→ Your instructions: Write out the stretch of lines below that begins at the line with "(272, 504) = (251, 396): purple star -> none" and ends at the line with "(352, 333) = (276, 251): brown", including both, exactly as given and nothing more.

→ Dataset items:
_____

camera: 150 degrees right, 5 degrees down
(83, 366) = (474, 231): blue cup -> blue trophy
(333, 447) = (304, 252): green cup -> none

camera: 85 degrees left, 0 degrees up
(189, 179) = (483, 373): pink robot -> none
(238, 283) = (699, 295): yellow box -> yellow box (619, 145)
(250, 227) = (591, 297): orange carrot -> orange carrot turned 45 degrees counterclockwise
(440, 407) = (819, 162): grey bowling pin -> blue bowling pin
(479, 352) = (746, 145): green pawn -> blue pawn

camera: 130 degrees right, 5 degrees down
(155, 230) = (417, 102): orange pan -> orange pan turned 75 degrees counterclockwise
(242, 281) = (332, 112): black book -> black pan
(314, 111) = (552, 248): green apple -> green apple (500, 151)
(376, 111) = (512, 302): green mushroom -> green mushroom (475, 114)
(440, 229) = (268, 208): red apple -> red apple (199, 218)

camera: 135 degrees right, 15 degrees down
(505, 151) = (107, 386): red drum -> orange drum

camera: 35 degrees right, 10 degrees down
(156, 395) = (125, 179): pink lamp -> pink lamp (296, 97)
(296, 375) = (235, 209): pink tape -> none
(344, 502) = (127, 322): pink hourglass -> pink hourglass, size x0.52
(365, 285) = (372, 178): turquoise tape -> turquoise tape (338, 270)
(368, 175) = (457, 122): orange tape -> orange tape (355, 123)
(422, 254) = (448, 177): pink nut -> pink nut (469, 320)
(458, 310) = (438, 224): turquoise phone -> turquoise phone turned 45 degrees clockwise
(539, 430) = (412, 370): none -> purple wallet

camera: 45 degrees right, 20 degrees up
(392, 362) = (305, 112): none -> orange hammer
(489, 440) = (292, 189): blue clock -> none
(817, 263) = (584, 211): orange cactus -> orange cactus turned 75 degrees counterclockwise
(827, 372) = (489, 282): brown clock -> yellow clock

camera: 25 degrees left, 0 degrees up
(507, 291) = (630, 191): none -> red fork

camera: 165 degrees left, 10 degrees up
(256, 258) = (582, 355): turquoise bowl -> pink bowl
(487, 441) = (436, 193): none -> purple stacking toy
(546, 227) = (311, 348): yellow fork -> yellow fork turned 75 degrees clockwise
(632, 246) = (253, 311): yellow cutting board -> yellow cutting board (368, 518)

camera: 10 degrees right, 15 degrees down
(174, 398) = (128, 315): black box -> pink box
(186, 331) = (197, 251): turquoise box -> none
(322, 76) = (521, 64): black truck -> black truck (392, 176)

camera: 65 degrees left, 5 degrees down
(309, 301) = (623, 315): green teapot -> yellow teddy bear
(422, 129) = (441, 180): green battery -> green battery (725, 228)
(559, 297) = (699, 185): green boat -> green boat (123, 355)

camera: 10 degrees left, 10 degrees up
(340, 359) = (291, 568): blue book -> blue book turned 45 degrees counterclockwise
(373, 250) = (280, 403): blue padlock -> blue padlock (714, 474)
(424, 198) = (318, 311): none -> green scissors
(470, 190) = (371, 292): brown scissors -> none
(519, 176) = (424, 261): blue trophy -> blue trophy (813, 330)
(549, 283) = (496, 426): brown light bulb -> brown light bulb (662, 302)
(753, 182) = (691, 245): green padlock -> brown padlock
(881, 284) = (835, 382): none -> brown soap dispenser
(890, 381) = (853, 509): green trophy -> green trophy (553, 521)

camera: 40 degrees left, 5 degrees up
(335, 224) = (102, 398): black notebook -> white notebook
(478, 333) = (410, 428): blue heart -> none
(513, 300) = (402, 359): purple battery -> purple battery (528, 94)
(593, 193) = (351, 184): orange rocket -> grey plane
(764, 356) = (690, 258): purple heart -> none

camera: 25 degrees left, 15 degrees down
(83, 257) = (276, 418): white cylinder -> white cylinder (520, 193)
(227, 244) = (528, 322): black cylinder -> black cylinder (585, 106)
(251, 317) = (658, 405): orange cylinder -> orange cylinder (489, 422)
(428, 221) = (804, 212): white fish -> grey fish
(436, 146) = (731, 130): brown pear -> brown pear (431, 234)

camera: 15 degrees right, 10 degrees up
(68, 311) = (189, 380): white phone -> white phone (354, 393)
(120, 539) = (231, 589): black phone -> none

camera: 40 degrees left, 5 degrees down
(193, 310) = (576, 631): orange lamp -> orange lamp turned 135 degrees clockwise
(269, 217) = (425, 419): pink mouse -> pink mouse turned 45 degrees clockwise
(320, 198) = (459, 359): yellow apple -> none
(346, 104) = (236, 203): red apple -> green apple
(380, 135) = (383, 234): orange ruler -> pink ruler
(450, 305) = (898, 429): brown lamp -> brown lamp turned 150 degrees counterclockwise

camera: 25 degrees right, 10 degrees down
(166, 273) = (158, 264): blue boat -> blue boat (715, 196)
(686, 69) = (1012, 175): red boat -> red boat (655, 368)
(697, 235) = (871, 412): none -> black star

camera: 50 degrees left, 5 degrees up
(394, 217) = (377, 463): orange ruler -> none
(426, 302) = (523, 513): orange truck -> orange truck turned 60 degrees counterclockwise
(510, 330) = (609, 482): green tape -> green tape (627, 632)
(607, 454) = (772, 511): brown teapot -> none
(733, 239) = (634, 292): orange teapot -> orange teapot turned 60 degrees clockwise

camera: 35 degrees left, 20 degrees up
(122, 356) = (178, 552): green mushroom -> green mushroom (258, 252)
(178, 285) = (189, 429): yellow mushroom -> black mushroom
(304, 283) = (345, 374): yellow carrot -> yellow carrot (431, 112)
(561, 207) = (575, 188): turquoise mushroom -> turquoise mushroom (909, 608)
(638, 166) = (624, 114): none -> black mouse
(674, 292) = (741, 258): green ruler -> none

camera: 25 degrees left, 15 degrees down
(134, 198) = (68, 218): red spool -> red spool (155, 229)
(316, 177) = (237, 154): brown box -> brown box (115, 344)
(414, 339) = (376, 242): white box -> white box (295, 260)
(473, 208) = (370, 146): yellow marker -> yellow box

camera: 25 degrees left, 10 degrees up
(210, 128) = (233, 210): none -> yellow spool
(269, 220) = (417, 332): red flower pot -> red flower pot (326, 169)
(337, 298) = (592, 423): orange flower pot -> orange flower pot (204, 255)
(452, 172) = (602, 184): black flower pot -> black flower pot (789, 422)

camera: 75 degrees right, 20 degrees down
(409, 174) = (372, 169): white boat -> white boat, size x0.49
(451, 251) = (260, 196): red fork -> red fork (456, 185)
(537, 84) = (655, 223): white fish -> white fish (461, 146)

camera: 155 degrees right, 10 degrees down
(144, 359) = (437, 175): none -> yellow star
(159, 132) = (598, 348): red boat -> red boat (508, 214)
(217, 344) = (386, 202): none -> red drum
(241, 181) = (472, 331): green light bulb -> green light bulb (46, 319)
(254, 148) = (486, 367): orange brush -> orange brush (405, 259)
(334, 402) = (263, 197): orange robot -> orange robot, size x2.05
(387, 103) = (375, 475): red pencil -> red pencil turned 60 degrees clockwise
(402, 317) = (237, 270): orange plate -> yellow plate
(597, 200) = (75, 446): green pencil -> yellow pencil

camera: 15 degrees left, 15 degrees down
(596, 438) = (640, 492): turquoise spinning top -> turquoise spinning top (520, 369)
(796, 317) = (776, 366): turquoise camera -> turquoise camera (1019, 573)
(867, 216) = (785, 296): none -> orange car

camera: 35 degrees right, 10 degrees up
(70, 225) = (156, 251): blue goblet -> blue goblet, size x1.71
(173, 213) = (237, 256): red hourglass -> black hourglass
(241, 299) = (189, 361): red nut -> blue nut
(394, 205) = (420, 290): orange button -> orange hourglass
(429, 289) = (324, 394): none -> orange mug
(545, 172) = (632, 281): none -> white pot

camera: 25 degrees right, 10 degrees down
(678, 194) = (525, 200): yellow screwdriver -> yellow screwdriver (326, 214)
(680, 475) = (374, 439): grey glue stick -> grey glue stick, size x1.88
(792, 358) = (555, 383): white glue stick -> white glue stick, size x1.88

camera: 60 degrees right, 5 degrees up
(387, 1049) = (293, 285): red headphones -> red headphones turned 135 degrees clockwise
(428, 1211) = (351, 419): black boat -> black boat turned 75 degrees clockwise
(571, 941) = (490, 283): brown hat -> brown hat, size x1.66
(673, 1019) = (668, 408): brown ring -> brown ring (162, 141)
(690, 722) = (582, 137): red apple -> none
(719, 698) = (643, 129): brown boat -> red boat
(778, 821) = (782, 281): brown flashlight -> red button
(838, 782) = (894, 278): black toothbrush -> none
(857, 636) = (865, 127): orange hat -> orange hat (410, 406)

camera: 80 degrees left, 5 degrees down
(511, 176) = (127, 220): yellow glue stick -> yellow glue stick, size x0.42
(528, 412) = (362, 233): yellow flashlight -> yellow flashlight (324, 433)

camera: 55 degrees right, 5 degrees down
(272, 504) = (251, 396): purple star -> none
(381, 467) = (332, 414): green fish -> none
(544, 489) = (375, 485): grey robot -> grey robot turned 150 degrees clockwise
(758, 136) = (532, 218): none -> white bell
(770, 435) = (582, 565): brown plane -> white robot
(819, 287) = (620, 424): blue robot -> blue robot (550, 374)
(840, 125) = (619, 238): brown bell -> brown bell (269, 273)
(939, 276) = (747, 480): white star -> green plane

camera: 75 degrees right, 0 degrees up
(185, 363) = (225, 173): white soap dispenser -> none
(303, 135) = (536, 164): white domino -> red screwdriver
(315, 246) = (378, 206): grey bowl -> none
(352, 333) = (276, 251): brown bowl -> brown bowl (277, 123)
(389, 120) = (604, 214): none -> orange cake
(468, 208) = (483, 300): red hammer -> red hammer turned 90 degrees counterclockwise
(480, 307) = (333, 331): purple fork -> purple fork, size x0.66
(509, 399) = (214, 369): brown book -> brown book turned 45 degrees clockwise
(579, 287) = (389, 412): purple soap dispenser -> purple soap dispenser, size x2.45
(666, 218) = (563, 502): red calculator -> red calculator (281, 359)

_____

→ The answer:
(272, 504) = (251, 396): purple star -> none
(381, 467) = (332, 414): green fish -> none
(544, 489) = (375, 485): grey robot -> grey robot turned 150 degrees clockwise
(758, 136) = (532, 218): none -> white bell
(770, 435) = (582, 565): brown plane -> white robot
(819, 287) = (620, 424): blue robot -> blue robot (550, 374)
(840, 125) = (619, 238): brown bell -> brown bell (269, 273)
(939, 276) = (747, 480): white star -> green plane

camera: 75 degrees right, 0 degrees up
(185, 363) = (225, 173): white soap dispenser -> none
(303, 135) = (536, 164): white domino -> red screwdriver
(315, 246) = (378, 206): grey bowl -> none
(352, 333) = (276, 251): brown bowl -> brown bowl (277, 123)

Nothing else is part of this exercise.